Exercise description
Search the entries for the word "buffer" and return every line where it is found.

Task input
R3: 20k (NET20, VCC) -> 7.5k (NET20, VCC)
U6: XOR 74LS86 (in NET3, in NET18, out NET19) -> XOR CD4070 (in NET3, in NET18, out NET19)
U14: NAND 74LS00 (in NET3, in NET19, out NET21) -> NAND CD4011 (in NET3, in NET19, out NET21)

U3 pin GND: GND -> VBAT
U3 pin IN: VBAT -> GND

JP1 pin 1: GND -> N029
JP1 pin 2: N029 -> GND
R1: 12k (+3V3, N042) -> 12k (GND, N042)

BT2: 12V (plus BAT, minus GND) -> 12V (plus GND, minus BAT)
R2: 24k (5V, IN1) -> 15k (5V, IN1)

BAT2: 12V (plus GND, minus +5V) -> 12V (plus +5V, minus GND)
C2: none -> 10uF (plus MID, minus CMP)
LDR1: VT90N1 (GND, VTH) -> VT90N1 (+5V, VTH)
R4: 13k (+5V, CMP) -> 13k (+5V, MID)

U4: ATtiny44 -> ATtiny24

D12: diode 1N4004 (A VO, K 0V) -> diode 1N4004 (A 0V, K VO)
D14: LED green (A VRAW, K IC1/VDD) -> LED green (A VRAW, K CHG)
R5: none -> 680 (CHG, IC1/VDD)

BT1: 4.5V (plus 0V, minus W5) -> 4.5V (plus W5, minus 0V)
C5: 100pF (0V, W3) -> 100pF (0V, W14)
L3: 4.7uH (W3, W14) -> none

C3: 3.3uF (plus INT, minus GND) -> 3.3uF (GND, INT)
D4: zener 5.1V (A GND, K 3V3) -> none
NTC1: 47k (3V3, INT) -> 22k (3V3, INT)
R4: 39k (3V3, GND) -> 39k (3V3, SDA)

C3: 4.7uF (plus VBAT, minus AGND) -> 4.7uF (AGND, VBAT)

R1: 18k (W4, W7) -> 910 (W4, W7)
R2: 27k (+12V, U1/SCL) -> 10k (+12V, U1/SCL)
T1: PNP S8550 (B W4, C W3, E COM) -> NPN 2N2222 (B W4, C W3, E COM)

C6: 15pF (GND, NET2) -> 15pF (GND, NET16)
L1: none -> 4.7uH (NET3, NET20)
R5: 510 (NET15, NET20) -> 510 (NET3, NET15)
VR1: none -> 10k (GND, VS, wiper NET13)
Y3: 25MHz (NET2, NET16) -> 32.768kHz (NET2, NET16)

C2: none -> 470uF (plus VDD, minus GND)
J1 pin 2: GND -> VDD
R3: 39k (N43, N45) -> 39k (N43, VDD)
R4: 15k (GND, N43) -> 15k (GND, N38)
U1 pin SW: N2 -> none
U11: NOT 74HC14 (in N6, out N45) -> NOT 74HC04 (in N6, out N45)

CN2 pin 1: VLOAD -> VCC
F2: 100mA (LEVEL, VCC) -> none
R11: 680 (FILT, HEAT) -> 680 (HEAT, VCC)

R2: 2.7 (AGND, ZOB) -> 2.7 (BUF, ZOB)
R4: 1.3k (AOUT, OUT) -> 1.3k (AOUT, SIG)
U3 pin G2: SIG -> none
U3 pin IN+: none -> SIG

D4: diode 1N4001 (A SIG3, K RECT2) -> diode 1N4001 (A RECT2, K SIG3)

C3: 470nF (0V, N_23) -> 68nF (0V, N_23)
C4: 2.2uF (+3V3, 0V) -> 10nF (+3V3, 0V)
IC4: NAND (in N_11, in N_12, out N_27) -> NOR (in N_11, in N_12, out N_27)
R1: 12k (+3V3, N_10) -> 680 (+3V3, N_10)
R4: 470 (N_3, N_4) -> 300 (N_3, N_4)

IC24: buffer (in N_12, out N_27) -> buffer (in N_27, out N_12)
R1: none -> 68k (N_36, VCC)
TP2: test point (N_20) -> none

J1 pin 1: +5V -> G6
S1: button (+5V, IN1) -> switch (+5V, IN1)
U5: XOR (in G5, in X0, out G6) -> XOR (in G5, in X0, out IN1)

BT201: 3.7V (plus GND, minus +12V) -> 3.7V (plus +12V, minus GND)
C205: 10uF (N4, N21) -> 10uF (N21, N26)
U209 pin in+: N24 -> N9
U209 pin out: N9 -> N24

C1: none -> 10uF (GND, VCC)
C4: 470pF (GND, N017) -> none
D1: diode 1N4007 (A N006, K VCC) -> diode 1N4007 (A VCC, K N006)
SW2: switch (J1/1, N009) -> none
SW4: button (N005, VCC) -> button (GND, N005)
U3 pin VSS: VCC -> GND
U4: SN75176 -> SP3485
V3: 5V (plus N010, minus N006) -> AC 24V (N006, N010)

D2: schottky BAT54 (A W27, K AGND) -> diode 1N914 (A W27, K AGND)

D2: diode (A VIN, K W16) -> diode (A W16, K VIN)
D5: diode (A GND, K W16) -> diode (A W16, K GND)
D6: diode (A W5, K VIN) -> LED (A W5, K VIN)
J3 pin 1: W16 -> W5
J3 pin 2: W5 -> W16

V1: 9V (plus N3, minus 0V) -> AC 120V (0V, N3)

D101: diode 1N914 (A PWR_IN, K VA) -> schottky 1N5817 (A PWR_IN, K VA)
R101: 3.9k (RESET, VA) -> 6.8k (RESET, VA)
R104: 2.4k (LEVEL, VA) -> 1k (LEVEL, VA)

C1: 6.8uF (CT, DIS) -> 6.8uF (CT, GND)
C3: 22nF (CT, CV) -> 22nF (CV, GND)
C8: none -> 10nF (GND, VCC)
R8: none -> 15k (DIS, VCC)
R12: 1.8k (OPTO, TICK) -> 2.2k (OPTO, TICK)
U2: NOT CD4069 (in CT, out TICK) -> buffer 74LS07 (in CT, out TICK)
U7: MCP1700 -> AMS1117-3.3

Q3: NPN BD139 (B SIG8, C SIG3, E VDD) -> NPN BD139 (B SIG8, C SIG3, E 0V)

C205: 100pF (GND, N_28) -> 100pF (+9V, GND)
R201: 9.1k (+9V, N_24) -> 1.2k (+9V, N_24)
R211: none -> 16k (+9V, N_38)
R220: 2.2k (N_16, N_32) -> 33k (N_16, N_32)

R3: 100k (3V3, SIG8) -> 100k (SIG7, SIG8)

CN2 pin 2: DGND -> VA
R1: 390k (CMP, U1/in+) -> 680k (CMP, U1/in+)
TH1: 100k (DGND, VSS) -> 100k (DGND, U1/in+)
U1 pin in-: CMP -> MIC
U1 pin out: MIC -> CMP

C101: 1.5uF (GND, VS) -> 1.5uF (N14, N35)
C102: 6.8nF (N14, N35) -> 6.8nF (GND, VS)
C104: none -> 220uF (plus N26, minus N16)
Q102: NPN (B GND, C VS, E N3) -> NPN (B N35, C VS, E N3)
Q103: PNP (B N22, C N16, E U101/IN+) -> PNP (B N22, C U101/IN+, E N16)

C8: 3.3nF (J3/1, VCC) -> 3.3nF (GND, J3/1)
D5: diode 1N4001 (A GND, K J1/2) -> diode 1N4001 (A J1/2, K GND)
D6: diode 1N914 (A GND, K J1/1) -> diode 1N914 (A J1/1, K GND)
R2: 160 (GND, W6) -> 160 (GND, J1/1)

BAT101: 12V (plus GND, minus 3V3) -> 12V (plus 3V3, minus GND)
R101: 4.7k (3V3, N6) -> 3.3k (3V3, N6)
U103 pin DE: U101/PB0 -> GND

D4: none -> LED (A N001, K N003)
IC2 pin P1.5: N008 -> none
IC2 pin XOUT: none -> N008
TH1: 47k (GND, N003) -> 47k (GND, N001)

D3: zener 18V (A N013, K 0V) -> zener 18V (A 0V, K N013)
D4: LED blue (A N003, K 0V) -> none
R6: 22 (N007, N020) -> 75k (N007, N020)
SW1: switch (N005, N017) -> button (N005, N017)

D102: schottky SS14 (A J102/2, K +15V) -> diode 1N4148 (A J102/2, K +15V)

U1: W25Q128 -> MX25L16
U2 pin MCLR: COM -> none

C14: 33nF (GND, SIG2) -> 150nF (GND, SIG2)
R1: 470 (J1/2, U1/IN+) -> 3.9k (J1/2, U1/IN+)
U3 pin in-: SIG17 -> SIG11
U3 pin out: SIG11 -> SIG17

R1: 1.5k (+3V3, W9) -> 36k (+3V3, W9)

Answer for the task
IC24: buffer (in N_12, out N_27) -> buffer (in N_27, out N_12)
U2: NOT CD4069 (in CT, out TICK) -> buffer 74LS07 (in CT, out TICK)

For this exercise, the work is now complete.